# Information given:
-- Opening Marker --

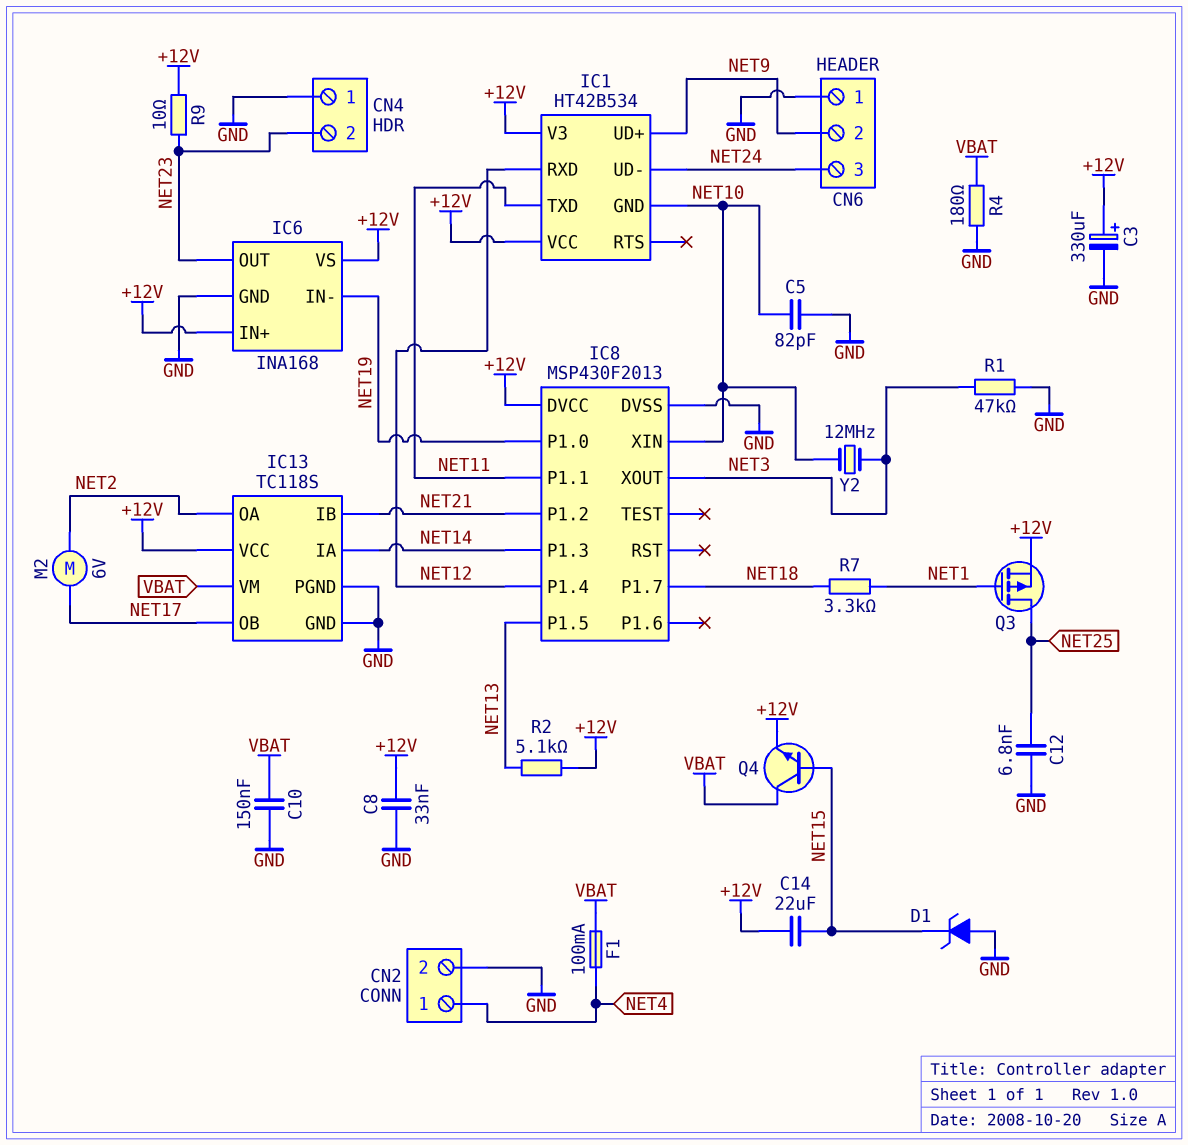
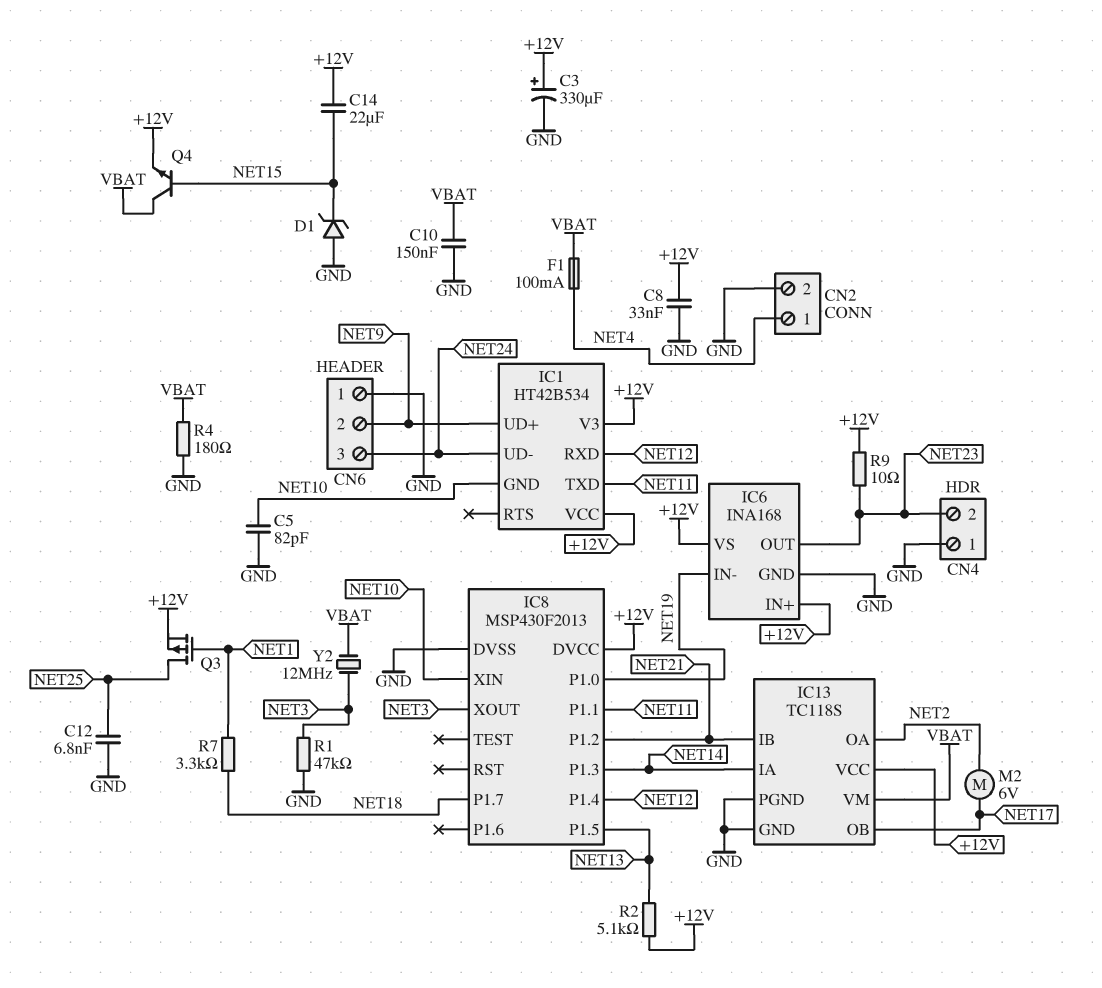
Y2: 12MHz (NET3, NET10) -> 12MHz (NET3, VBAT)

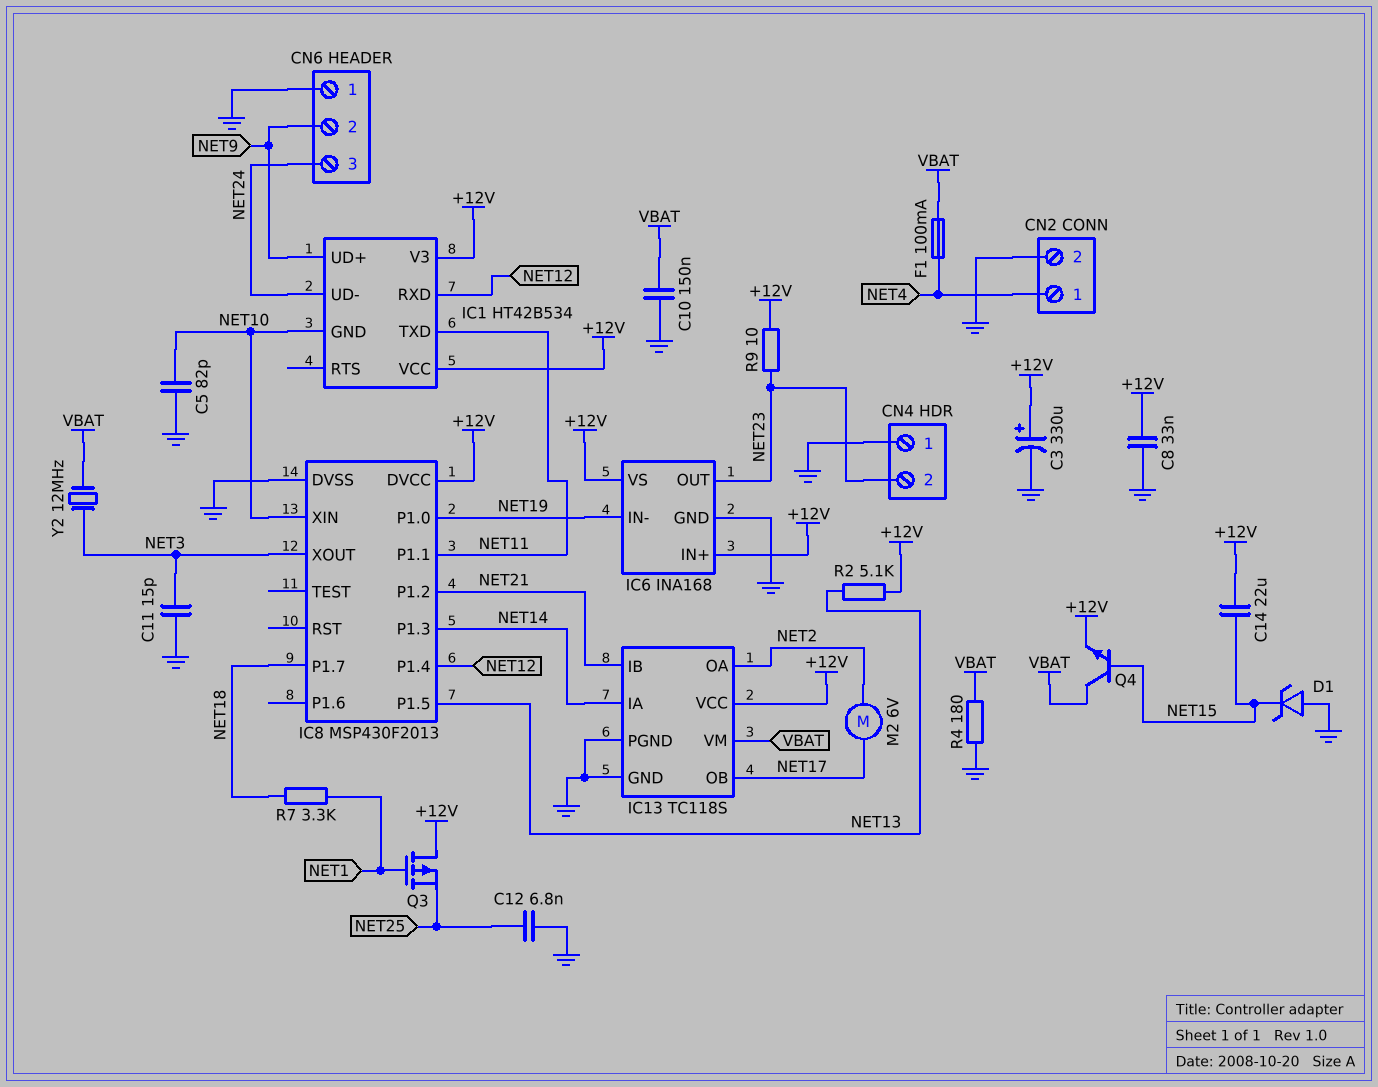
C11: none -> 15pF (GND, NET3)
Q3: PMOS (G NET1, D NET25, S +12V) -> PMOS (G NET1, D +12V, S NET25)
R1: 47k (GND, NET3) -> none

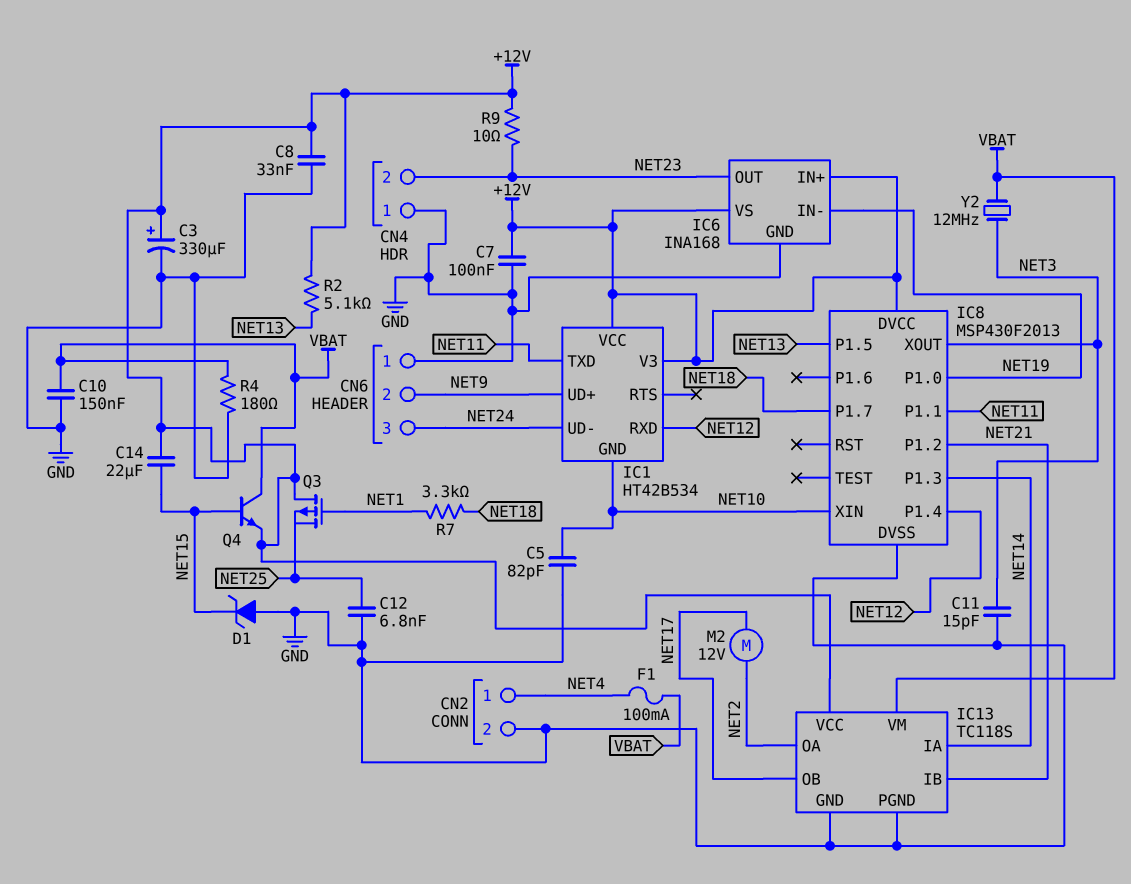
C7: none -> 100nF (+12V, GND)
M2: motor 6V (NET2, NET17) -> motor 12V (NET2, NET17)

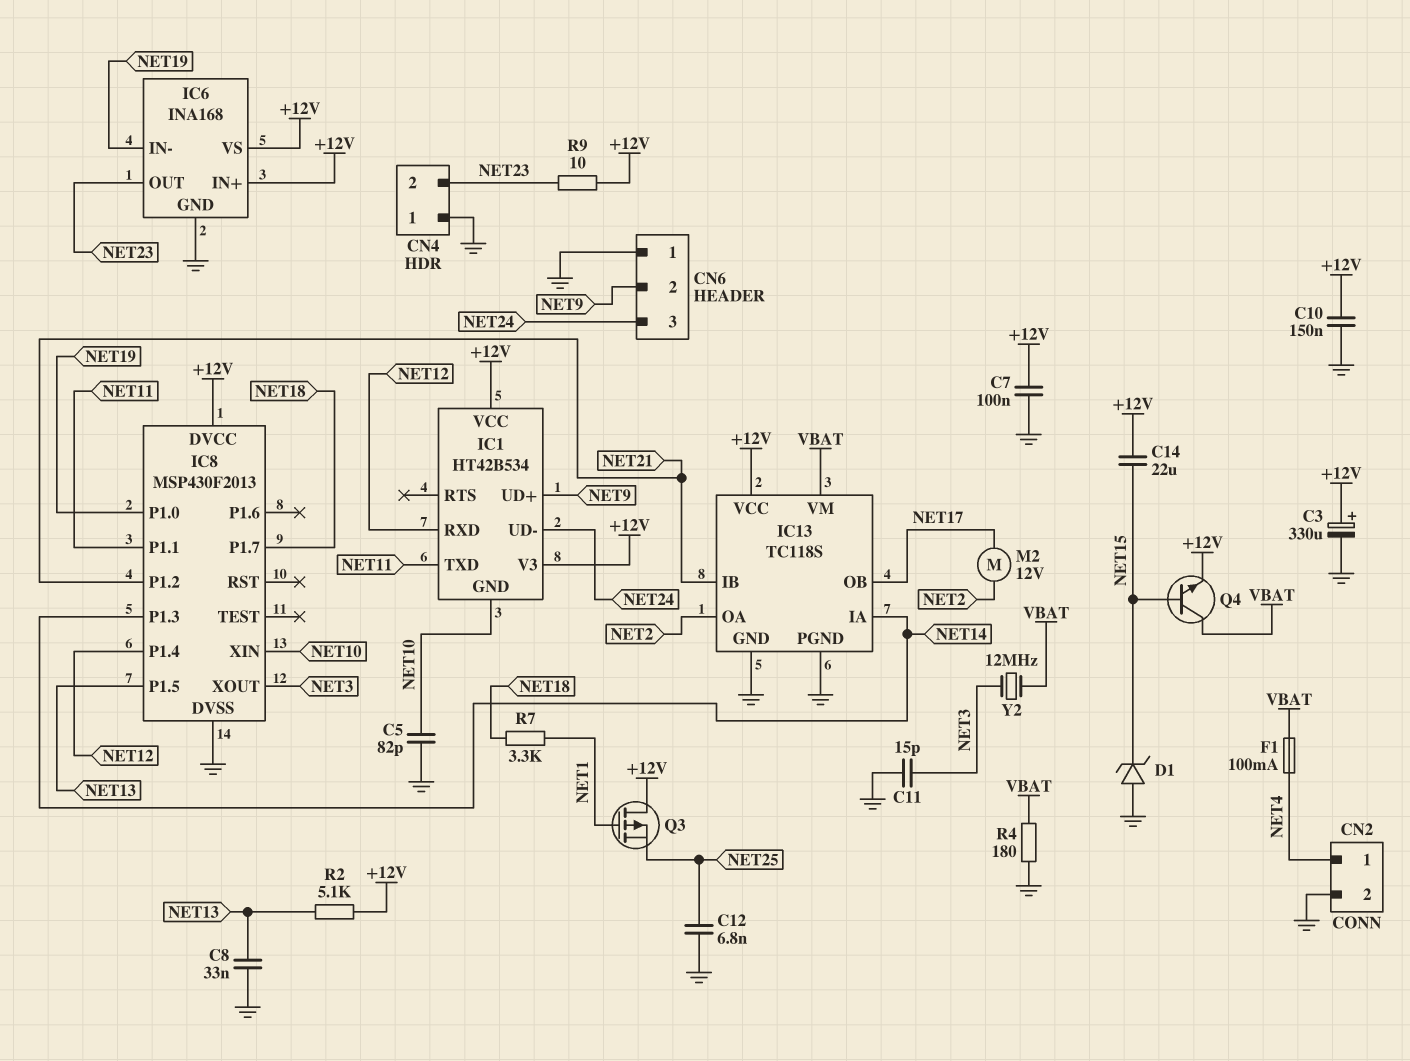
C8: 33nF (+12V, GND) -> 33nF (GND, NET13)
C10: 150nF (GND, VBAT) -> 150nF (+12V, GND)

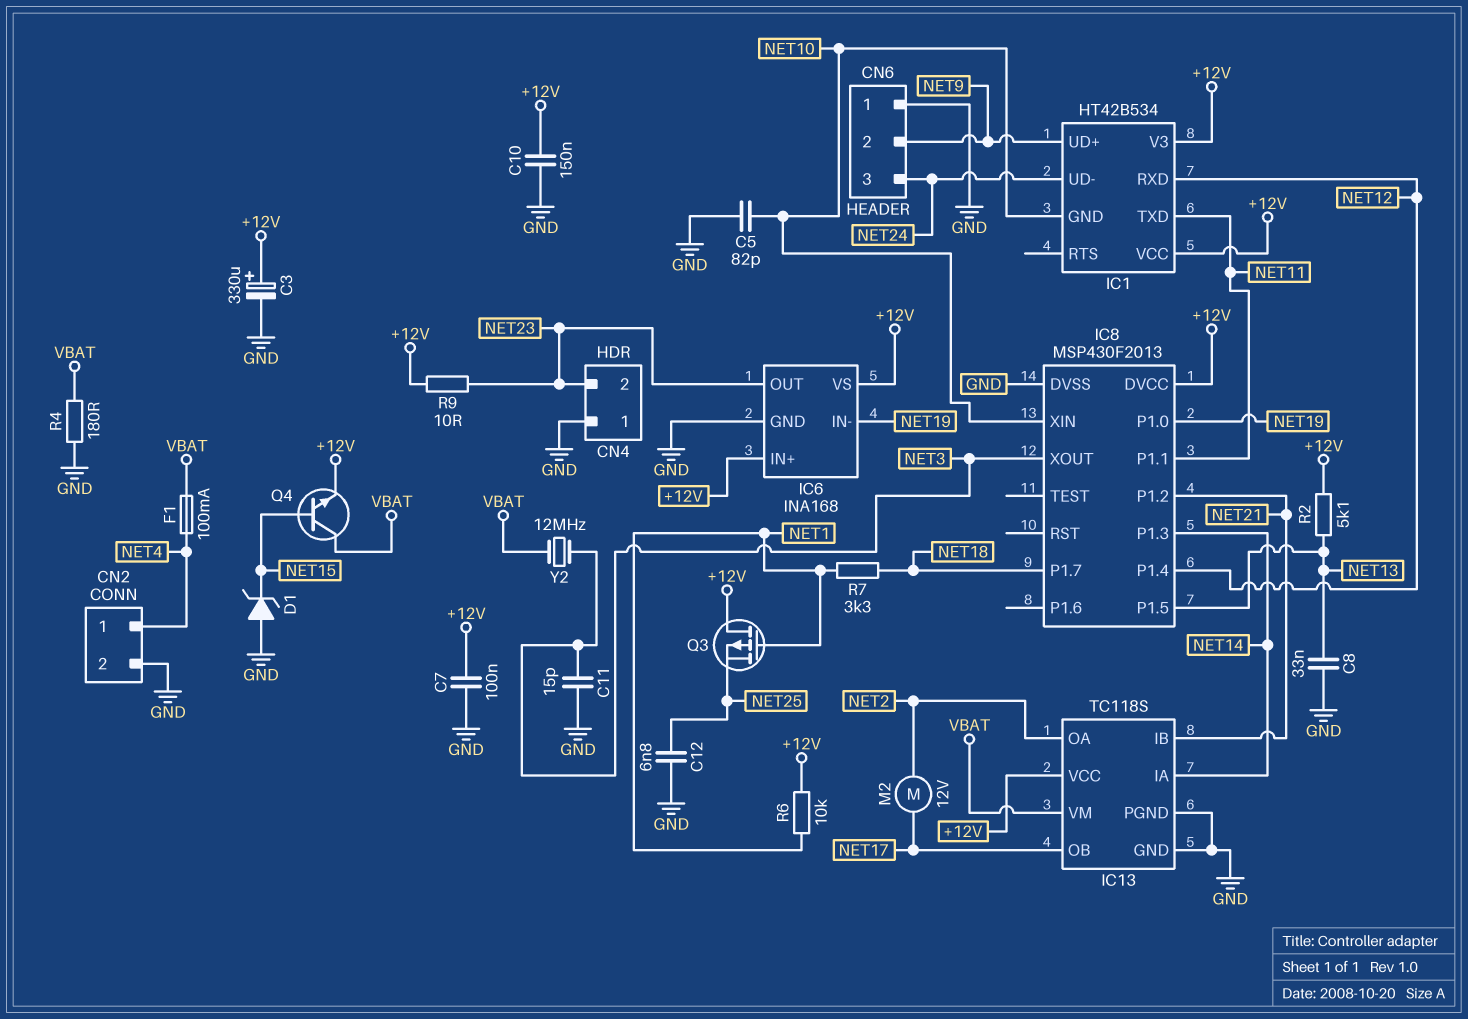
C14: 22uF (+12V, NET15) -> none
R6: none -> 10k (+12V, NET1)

-- Closing Marker --
-- Opening Marker --

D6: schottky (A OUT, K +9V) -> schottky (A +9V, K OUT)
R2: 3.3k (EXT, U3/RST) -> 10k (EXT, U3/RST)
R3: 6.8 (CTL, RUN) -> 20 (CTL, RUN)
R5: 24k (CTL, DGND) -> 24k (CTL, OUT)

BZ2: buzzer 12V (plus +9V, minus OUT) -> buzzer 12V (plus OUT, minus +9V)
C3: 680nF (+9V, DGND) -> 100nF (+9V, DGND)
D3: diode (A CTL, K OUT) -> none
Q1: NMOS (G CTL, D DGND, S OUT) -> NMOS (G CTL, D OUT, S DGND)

-- Closing Marker --

All lines of the data above that include the word "none" must be shown.

C11: none -> 15pF (GND, NET3)
R1: 47k (GND, NET3) -> none
C7: none -> 100nF (+12V, GND)
C14: 22uF (+12V, NET15) -> none
R6: none -> 10k (+12V, NET1)
D3: diode (A CTL, K OUT) -> none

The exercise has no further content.